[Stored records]
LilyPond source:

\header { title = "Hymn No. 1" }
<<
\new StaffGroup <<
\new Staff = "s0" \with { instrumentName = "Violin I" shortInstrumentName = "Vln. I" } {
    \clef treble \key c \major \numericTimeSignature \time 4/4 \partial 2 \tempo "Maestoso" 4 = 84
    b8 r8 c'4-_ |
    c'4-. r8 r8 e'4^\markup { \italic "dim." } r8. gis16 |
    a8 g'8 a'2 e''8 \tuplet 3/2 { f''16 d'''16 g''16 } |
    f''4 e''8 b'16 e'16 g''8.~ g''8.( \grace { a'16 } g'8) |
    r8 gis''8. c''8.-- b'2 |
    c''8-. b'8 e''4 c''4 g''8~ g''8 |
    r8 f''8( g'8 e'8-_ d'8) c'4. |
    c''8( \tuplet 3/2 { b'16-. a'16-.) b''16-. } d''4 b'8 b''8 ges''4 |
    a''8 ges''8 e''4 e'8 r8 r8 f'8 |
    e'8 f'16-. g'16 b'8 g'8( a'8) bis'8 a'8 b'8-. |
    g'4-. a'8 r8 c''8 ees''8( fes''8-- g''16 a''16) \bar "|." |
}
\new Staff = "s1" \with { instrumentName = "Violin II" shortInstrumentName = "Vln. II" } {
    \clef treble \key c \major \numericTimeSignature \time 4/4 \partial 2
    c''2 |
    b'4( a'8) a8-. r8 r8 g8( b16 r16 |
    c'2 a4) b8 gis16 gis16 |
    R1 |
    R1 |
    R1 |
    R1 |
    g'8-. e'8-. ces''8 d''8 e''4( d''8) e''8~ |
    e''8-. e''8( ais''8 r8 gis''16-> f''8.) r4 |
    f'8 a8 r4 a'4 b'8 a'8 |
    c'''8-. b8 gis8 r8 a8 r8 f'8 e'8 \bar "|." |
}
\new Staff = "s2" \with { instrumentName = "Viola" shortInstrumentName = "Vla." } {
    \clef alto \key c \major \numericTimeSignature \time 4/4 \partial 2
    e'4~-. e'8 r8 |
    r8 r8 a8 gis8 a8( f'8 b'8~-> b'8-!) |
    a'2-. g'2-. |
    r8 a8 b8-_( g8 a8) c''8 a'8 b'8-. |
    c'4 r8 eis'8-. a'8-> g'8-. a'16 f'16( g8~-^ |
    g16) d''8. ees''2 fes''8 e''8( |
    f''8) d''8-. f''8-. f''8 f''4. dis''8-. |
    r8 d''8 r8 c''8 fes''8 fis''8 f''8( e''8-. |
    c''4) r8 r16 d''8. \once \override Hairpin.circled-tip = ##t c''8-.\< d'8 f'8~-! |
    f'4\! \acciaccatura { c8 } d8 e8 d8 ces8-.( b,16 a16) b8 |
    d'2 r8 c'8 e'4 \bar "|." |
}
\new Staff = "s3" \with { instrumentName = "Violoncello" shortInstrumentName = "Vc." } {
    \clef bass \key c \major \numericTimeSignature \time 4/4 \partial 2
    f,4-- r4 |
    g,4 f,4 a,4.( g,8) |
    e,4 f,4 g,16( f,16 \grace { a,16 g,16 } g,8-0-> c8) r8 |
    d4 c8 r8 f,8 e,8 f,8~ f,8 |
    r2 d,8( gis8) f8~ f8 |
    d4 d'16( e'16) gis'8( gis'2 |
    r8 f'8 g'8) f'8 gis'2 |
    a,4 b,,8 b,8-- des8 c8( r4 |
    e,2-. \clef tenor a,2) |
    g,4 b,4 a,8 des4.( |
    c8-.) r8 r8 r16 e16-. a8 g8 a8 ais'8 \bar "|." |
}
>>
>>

PROBLEM DESCRIPTION — Please gather every line in the data above that contains the word "major". Case matters.

CORRECT ANSWER —
    \clef treble \key c \major \numericTimeSignature \time 4/4 \partial 2 \tempo "Maestoso" 4 = 84
    \clef treble \key c \major \numericTimeSignature \time 4/4 \partial 2
    \clef alto \key c \major \numericTimeSignature \time 4/4 \partial 2
    \clef bass \key c \major \numericTimeSignature \time 4/4 \partial 2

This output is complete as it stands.